• **Available data**
"""

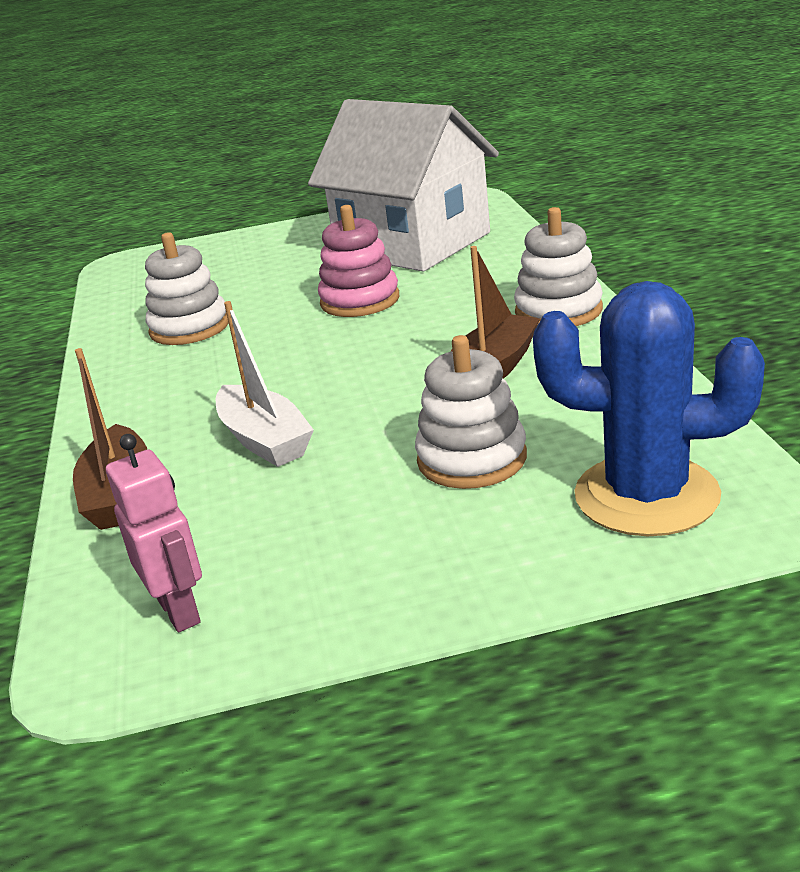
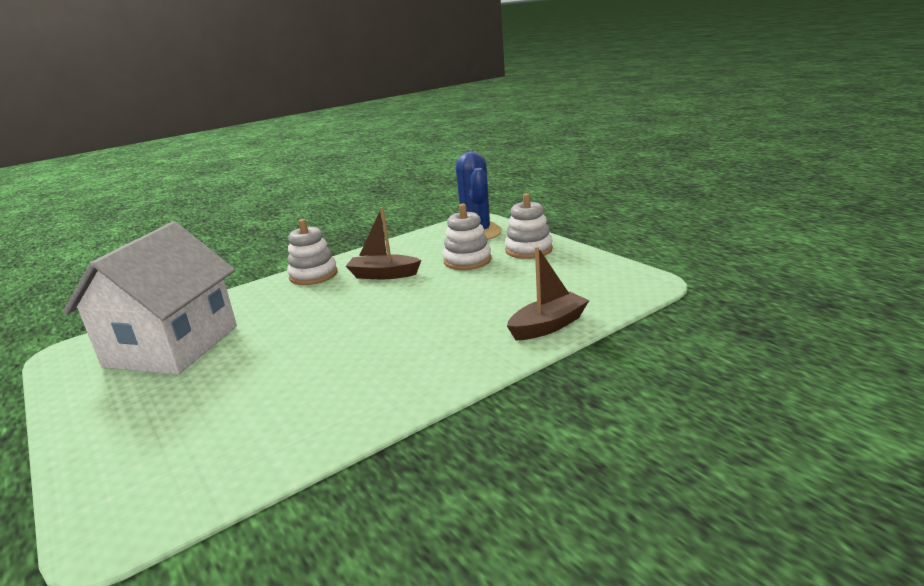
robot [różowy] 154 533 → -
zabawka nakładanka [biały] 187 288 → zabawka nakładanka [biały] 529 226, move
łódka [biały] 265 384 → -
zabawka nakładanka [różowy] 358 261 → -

"""

If a line of the data contains "zabawka", copy it out.

• **Result of the exercise**
zabawka nakładanka [biały] 187 288 → zabawka nakładanka [biały] 529 226, move
zabawka nakładanka [różowy] 358 261 → -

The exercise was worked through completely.